Work instructions:
Repeat only the lines from the one containing "type=replaced; before=turquoise ball;" to the final line below, exactly as they read, and leave every picture out.

Supplied entries: Begin

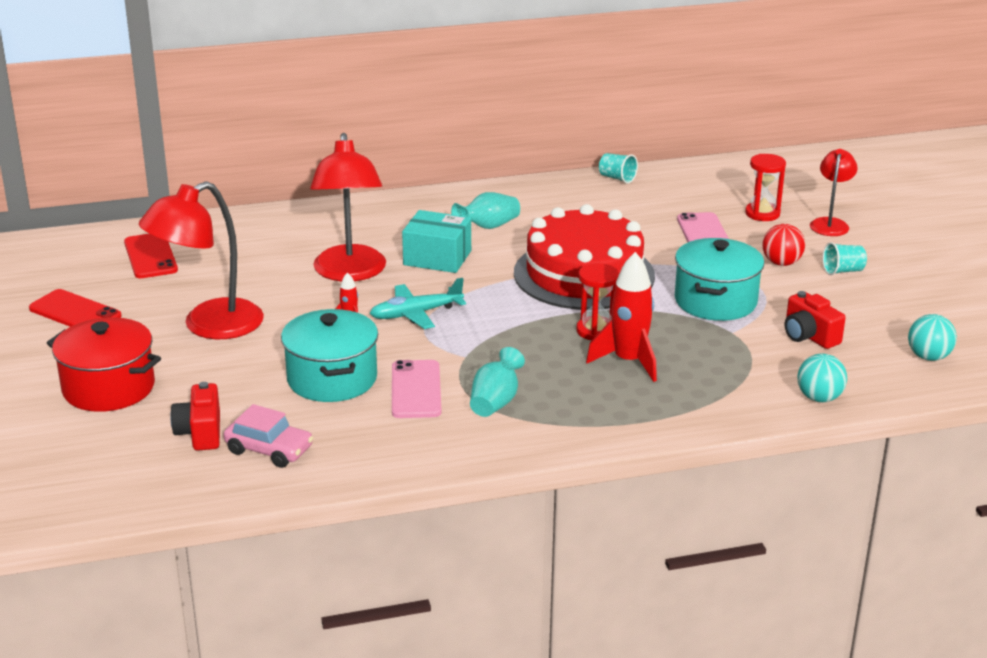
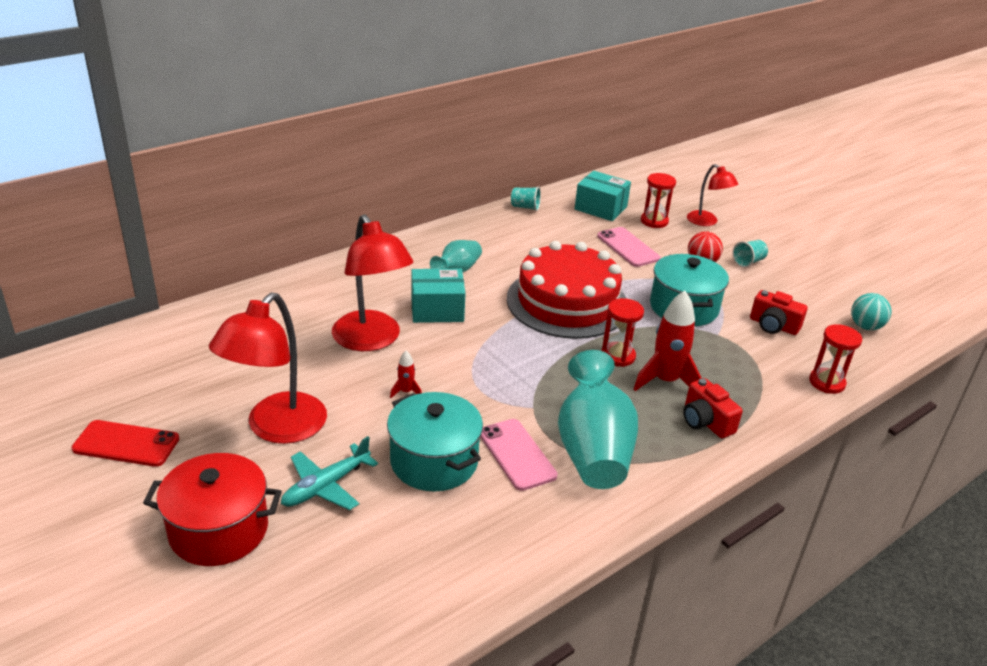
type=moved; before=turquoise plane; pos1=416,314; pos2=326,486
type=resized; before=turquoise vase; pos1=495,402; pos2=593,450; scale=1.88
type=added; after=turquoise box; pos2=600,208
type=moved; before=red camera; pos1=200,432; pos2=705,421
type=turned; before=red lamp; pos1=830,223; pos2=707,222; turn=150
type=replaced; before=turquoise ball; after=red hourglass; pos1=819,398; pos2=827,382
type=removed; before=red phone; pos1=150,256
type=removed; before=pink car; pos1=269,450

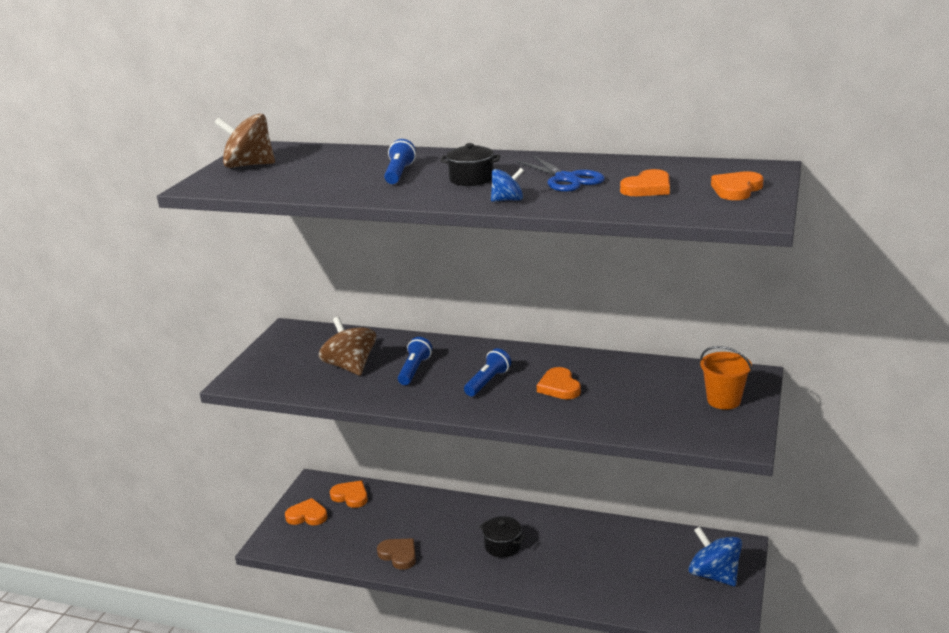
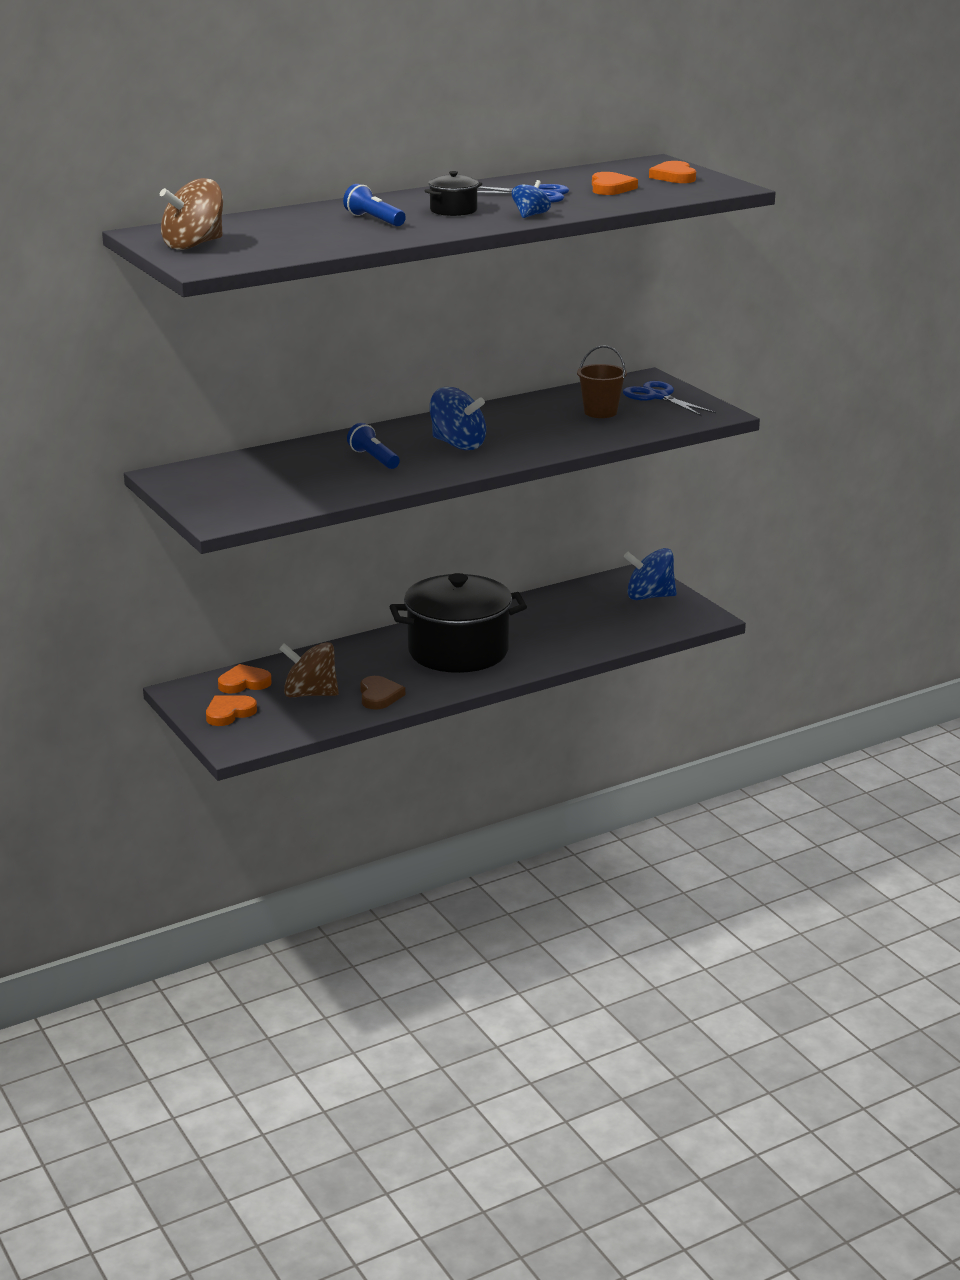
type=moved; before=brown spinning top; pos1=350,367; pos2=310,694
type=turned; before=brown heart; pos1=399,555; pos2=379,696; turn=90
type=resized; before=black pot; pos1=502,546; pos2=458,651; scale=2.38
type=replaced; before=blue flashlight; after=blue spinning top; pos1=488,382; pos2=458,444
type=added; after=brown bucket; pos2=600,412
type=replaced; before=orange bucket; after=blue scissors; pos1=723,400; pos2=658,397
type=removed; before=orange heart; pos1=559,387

Supplied entries: End

Solved problem:
type=replaced; before=turquoise ball; after=red hourglass; pos1=819,398; pos2=827,382
type=removed; before=red phone; pos1=150,256
type=removed; before=pink car; pos1=269,450

type=moved; before=brown spinning top; pos1=350,367; pos2=310,694
type=turned; before=brown heart; pos1=399,555; pos2=379,696; turn=90
type=resized; before=black pot; pos1=502,546; pos2=458,651; scale=2.38
type=replaced; before=blue flashlight; after=blue spinning top; pos1=488,382; pos2=458,444
type=added; after=brown bucket; pos2=600,412
type=replaced; before=orange bucket; after=blue scissors; pos1=723,400; pos2=658,397
type=removed; before=orange heart; pos1=559,387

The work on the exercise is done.